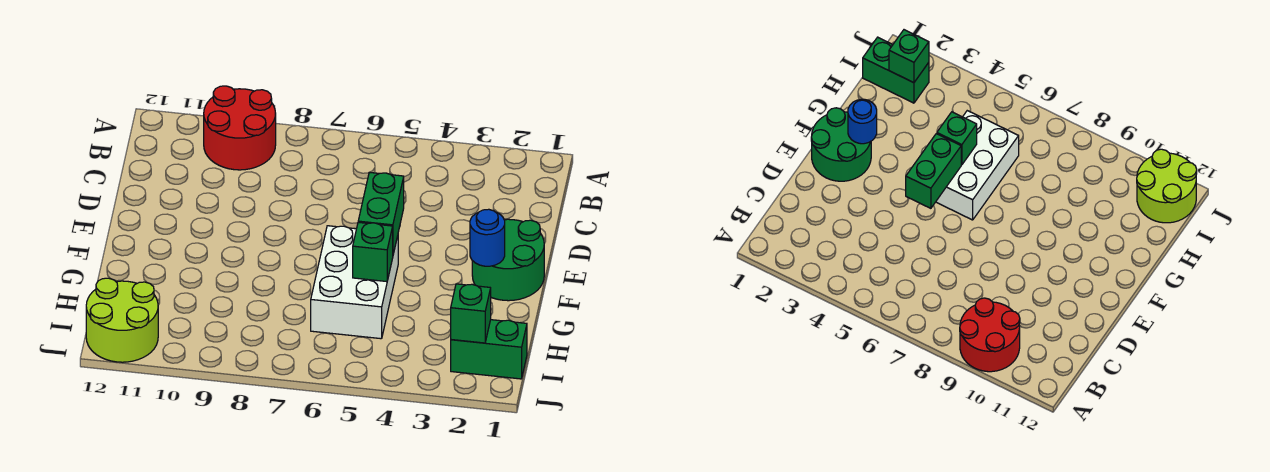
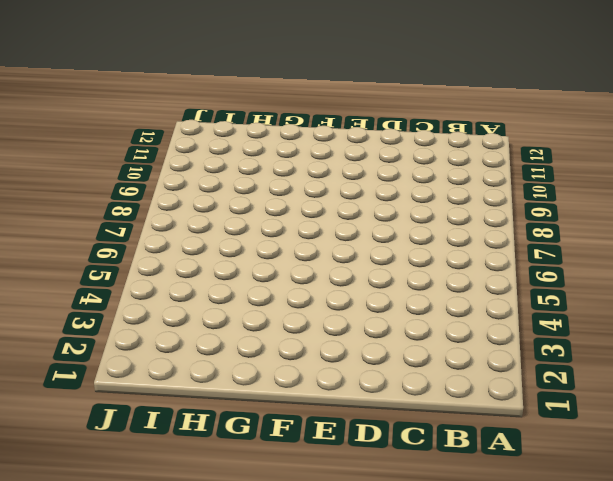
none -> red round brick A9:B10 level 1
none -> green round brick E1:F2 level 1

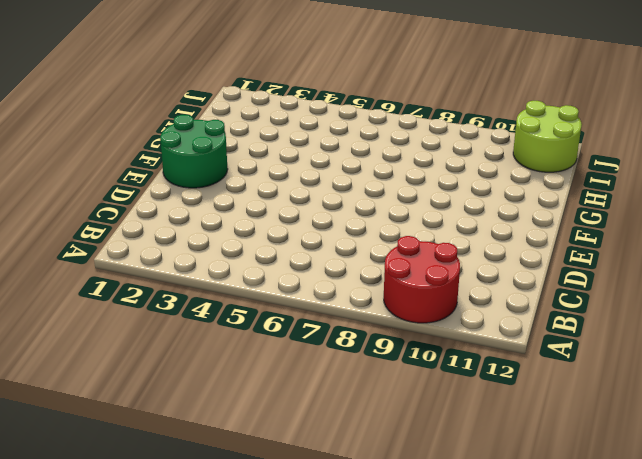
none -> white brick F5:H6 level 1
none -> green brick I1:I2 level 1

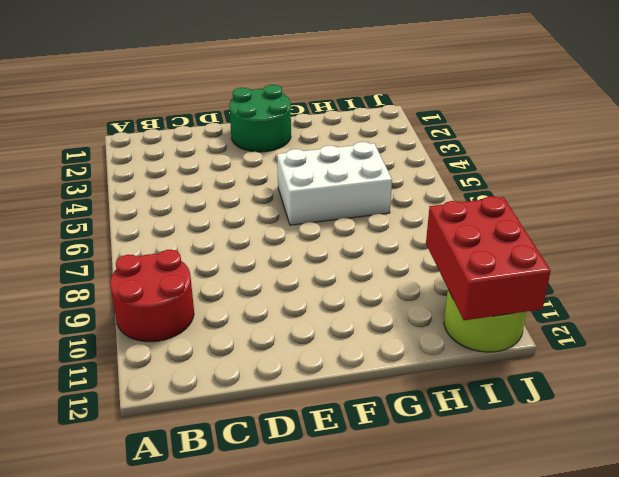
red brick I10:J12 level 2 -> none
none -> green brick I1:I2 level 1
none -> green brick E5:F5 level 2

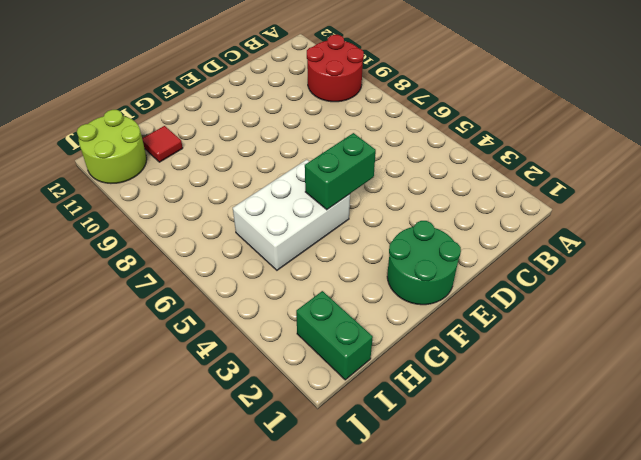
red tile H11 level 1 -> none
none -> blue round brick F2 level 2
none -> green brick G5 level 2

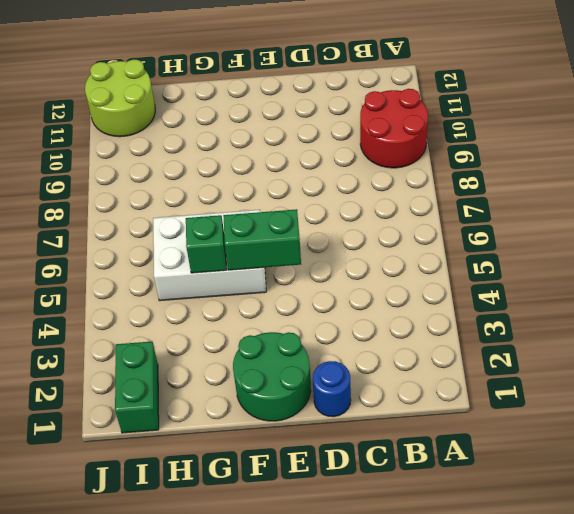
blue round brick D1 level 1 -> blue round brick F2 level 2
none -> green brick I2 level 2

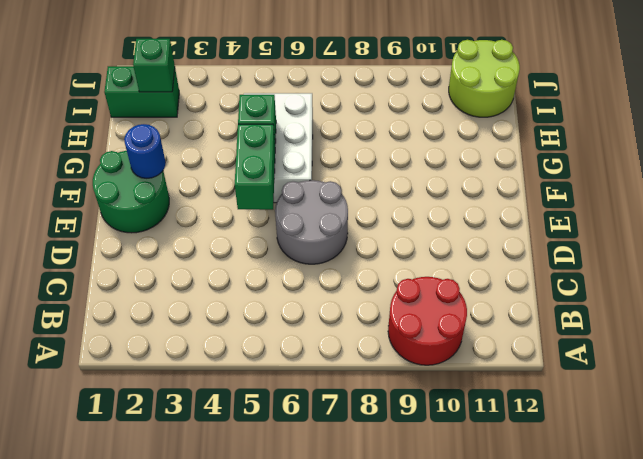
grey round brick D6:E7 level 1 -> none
########
> [Task details]:
The lines to retype begin with the one containing "blue round brick D1" and end with the last line of the records. Reproduce them exactly and omit the pictures.

> [Your response]:
blue round brick D1 level 1 -> blue round brick F2 level 2
none -> green brick I2 level 2

grey round brick D6:E7 level 1 -> none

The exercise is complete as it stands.